▸ **WHAT THE TASK ASKS**
Here the job is to transcribe only the lines from the one containing "IC2 pin out: W8 -> W5" through the last line below, exactly as written; please leave out pictures.

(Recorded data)
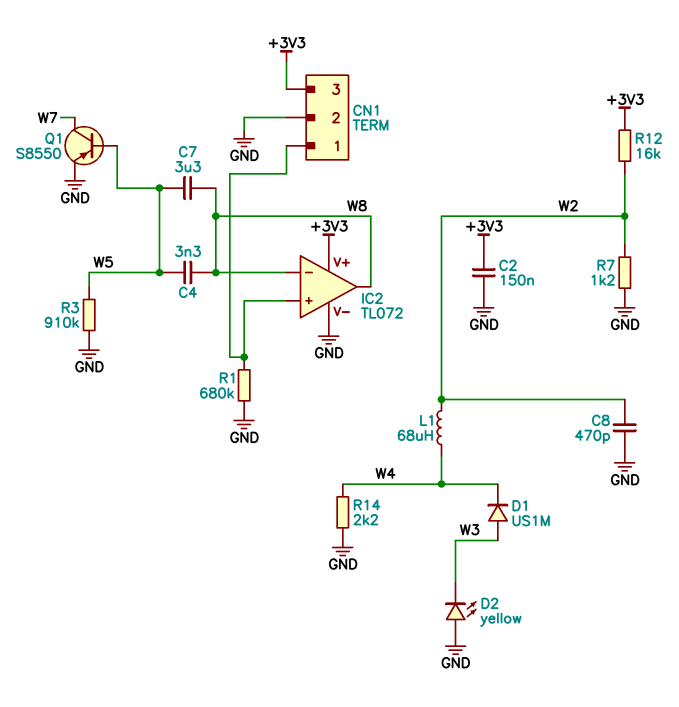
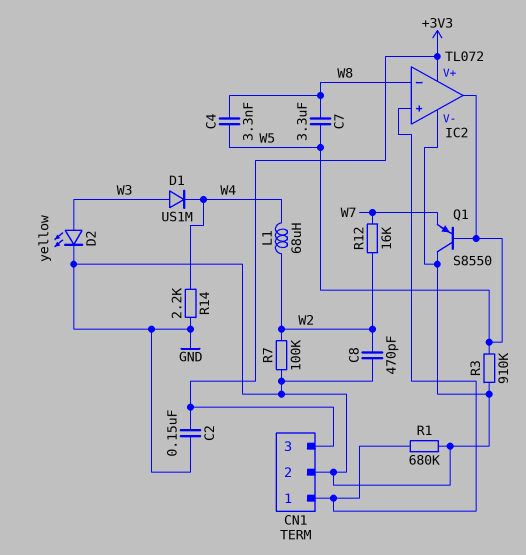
D2: LED yellow (A GND, K W3) -> LED yellow (A W3, K GND)
IC2 pin out: W8 -> W5
Q1: PNP S8550 (B W5, C W7, E GND) -> PNP S8550 (B W5, C GND, E W7)
R7: 1.2k (GND, W2) -> 100k (GND, W2)
R12: 16k (+3V3, W2) -> 16k (W2, W7)

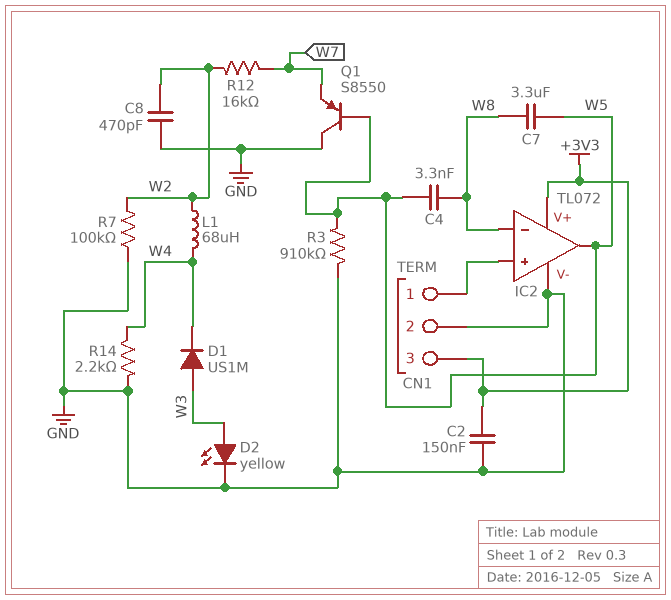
R1: 680k (CN1/1, GND) -> none

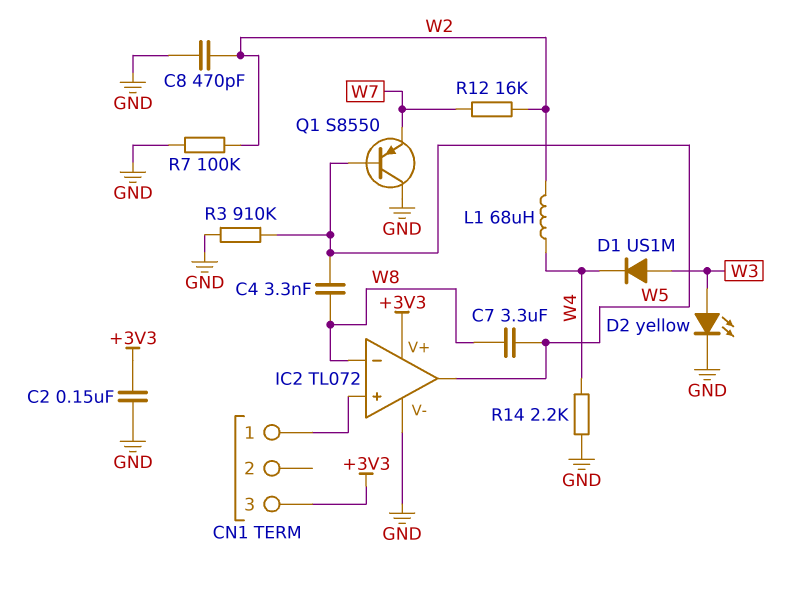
CN1 pin 2: GND -> none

▸ **RESPONSE TO THIS EXERCISE**
IC2 pin out: W8 -> W5
Q1: PNP S8550 (B W5, C W7, E GND) -> PNP S8550 (B W5, C GND, E W7)
R7: 1.2k (GND, W2) -> 100k (GND, W2)
R12: 16k (+3V3, W2) -> 16k (W2, W7)

R1: 680k (CN1/1, GND) -> none

CN1 pin 2: GND -> none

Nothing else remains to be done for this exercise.